- [Recorded information]:
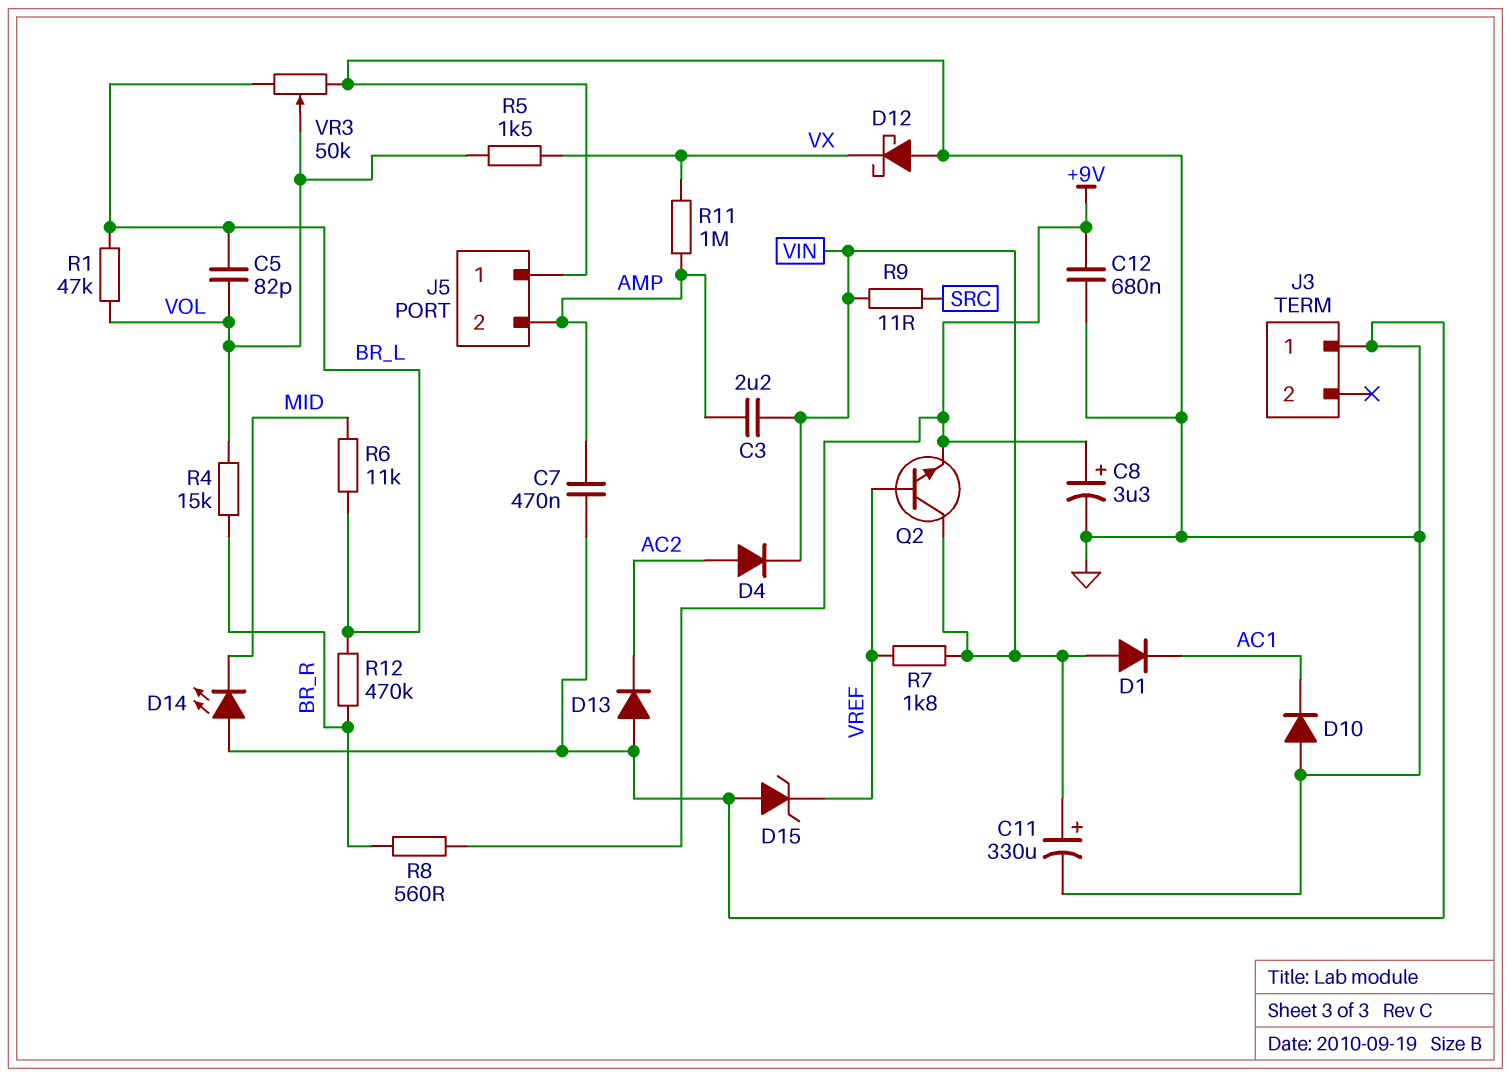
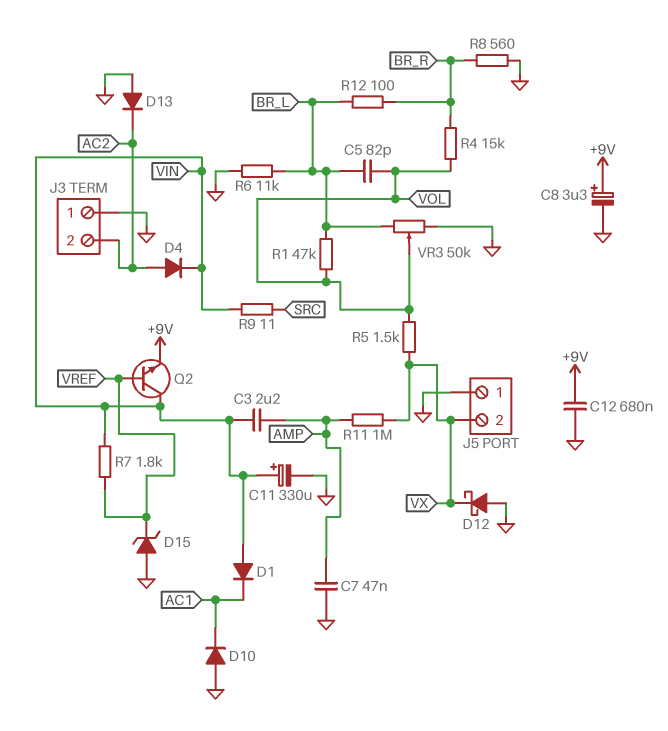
C7: 470nF (AMP, GND) -> 47nF (AMP, GND)
D14: LED (A GND, K MID) -> none
J3 pin 2: none -> AC2
J5 pin 2: AMP -> VX
R6: 11k (BR_L, MID) -> 11k (BR_L, GND)
R8: 560 (+9V, BR_R) -> 560 (BR_R, GND)
R12: 470k (BR_L, BR_R) -> 100 (BR_L, BR_R)

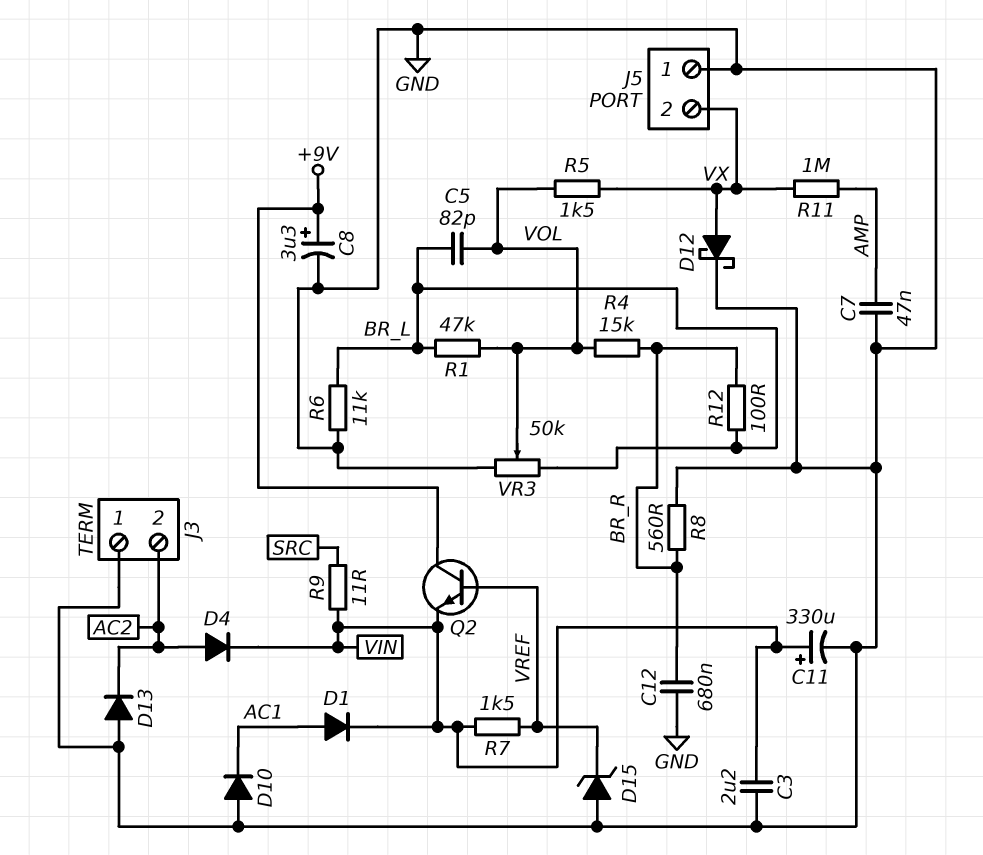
C3: 2.2uF (AMP, VIN) -> 2.2uF (GND, VIN)
C12: 680nF (+9V, GND) -> 680nF (BR_R, GND)
D1: diode (A VIN, K AC1) -> diode (A AC1, K VIN)
D12: schottky (A GND, K VX) -> schottky (A VX, K GND)
Q2: NPN (B VREF, C VIN, E +9V) -> NPN (B VREF, C +9V, E VIN)
R7: 1.8k (VIN, VREF) -> 1.5k (VIN, VREF)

- [Activity]: In the entries above, take the line containing "C12: 680nF (+9V, GND) -> 680nF (BR_R, GND)" and each later line through the last, and repeat them exactly. Output nothing else.

- [Reply to the task]:
C12: 680nF (+9V, GND) -> 680nF (BR_R, GND)
D1: diode (A VIN, K AC1) -> diode (A AC1, K VIN)
D12: schottky (A GND, K VX) -> schottky (A VX, K GND)
Q2: NPN (B VREF, C VIN, E +9V) -> NPN (B VREF, C +9V, E VIN)
R7: 1.8k (VIN, VREF) -> 1.5k (VIN, VREF)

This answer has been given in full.